[Opening MATERIAL PROVIDED section]

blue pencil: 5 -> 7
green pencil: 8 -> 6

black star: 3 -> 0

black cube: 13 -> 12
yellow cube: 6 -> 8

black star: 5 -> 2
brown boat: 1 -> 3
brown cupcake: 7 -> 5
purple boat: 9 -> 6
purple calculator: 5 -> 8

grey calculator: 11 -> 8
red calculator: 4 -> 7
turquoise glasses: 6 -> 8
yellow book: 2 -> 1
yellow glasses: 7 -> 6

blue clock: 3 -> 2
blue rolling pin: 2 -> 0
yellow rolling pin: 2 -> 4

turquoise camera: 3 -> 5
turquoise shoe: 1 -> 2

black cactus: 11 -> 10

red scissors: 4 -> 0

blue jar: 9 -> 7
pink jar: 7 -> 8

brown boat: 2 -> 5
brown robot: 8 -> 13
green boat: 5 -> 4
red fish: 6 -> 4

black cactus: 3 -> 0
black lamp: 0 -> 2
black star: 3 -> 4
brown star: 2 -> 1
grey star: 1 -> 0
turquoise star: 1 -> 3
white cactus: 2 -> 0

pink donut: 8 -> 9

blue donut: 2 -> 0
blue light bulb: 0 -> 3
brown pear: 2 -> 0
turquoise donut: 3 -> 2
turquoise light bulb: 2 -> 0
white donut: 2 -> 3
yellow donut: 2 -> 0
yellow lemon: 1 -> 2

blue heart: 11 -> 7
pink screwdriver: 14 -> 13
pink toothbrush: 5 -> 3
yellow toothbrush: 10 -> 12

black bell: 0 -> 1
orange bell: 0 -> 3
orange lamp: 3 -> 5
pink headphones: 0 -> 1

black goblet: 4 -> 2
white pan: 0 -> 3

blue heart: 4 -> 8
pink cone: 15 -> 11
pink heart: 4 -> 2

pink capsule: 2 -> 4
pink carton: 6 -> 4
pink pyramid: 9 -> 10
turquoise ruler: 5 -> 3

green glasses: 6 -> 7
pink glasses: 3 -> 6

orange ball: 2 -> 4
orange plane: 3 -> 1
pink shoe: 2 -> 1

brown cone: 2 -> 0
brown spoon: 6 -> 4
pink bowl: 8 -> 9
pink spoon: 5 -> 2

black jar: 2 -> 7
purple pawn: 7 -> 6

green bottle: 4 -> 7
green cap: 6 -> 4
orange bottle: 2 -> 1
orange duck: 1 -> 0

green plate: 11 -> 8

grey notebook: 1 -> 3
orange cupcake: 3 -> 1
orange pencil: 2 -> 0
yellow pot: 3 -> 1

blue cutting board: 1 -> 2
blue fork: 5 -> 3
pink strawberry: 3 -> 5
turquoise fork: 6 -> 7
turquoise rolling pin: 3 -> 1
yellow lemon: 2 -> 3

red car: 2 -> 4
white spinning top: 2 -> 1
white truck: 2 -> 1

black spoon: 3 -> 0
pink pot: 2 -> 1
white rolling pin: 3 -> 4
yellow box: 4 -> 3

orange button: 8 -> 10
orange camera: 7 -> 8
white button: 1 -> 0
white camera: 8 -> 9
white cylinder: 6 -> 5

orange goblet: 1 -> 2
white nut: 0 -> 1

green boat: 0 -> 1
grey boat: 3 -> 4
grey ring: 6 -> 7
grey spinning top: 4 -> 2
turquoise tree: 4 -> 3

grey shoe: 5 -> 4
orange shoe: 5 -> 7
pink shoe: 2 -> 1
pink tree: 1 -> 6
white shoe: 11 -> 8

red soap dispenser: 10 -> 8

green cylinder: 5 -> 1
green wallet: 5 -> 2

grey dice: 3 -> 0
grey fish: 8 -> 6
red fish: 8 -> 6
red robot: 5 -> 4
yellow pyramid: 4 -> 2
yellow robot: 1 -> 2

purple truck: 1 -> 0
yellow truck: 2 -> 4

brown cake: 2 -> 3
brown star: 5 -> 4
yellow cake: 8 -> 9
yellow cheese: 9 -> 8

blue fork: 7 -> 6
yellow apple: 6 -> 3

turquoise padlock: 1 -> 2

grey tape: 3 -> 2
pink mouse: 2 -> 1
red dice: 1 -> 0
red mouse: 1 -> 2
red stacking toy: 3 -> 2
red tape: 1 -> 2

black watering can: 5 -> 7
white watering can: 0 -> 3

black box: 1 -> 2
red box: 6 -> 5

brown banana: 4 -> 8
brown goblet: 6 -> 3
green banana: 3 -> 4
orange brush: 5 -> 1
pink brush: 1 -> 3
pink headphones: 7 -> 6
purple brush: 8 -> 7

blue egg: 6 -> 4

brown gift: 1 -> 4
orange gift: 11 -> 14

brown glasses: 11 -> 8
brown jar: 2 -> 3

[Closing MATERIAL PROVIDED section]

_EXERCISE DESCRIPTION_: If a line of the listing above holds the string "turquoise", copy it.

_TASK ANSWER_:
turquoise glasses: 6 -> 8
turquoise camera: 3 -> 5
turquoise shoe: 1 -> 2
turquoise star: 1 -> 3
turquoise donut: 3 -> 2
turquoise light bulb: 2 -> 0
turquoise ruler: 5 -> 3
turquoise fork: 6 -> 7
turquoise rolling pin: 3 -> 1
turquoise tree: 4 -> 3
turquoise padlock: 1 -> 2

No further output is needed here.